Scene comparison data

= = = =

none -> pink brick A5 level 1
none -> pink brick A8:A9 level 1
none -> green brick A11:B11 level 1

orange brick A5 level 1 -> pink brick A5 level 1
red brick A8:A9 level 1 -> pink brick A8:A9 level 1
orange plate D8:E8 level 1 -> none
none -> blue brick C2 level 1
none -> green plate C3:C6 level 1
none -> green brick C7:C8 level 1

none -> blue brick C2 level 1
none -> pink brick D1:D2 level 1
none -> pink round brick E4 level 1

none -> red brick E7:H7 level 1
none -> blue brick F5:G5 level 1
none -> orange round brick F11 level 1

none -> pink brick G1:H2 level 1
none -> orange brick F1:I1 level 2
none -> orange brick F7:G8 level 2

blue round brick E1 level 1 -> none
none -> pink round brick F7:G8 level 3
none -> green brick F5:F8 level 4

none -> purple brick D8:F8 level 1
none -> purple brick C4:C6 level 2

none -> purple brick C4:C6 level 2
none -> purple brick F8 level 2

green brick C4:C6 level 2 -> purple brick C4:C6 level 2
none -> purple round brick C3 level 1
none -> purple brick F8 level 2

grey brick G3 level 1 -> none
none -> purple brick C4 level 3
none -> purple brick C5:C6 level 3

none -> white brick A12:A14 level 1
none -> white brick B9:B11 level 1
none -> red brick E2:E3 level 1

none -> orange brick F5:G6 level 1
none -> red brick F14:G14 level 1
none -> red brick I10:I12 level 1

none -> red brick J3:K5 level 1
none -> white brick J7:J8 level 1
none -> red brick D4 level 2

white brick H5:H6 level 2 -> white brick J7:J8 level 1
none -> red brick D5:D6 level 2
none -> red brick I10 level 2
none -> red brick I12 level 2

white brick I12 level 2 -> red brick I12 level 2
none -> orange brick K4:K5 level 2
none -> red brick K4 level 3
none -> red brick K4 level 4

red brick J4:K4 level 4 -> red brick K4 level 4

= = = =

Goal of the exercise: Examine the records and pull out every line where the string "white" occurs.

Solution:
none -> white brick A12:A14 level 1
none -> white brick B9:B11 level 1
none -> white brick J7:J8 level 1
white brick H5:H6 level 2 -> white brick J7:J8 level 1
white brick I12 level 2 -> red brick I12 level 2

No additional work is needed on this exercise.